## What to work on:
Return each line of the data below verbatim; pictures are to be left out.

**** Source material ****

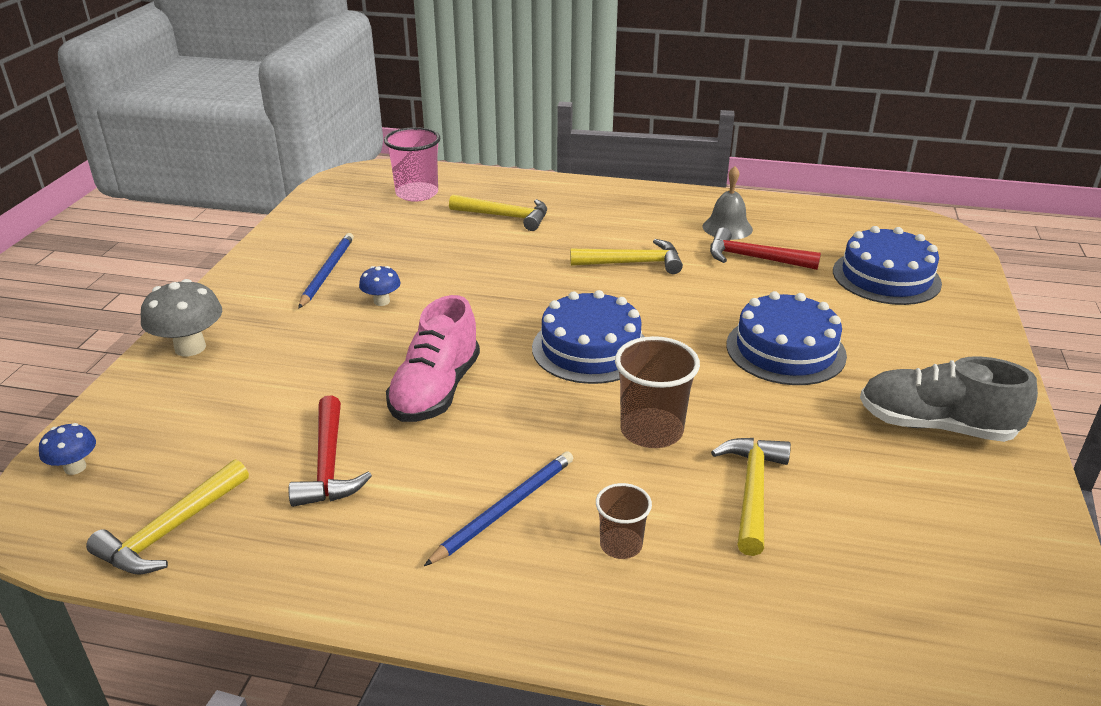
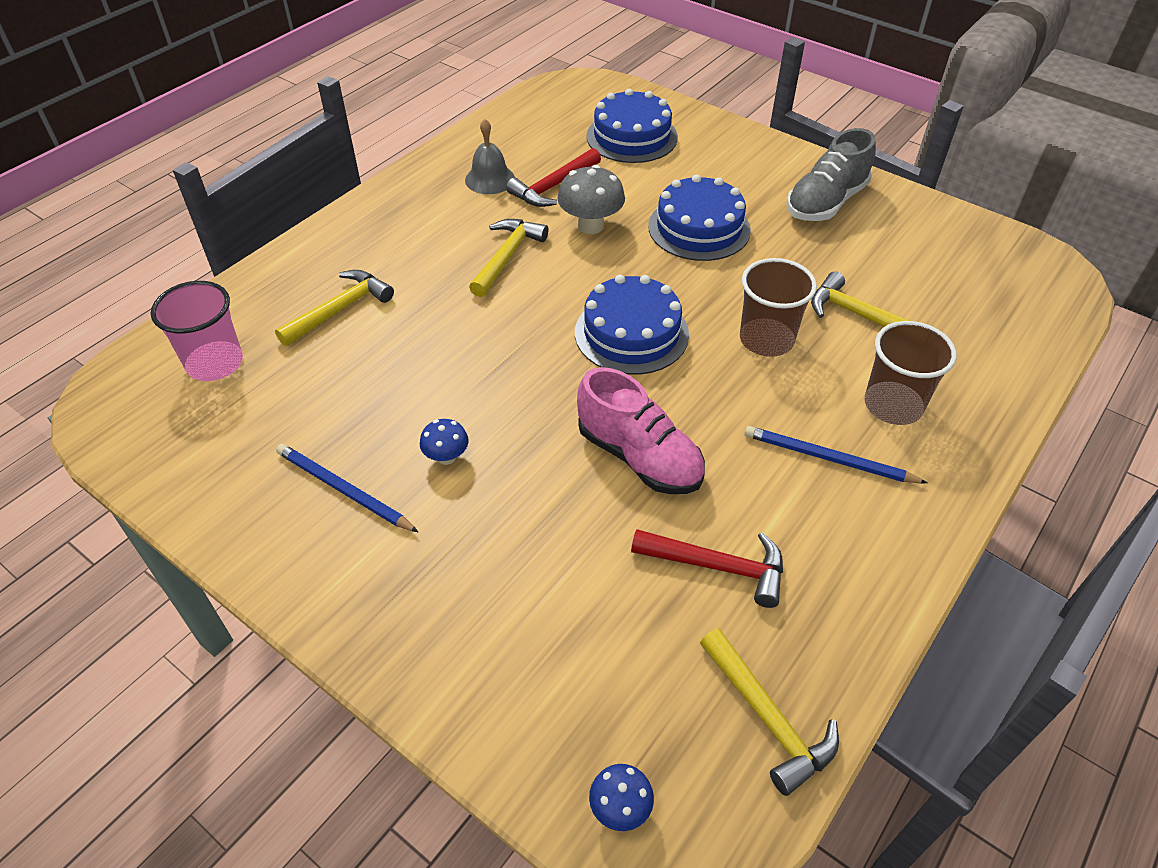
camera: 65 degrees left, 15 degrees up
(190, 347) = (428, 658): grey mushroom -> grey mushroom (590, 226)
(505, 509) = (828, 458): blue pencil -> blue pencil turned 45 degrees counterclockwise
(621, 545) = (893, 405): brown cup -> brown cup, size x1.71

****

## Finished exercise:
camera: 65 degrees left, 15 degrees up
(190, 347) = (428, 658): grey mushroom -> grey mushroom (590, 226)
(505, 509) = (828, 458): blue pencil -> blue pencil turned 45 degrees counterclockwise
(621, 545) = (893, 405): brown cup -> brown cup, size x1.71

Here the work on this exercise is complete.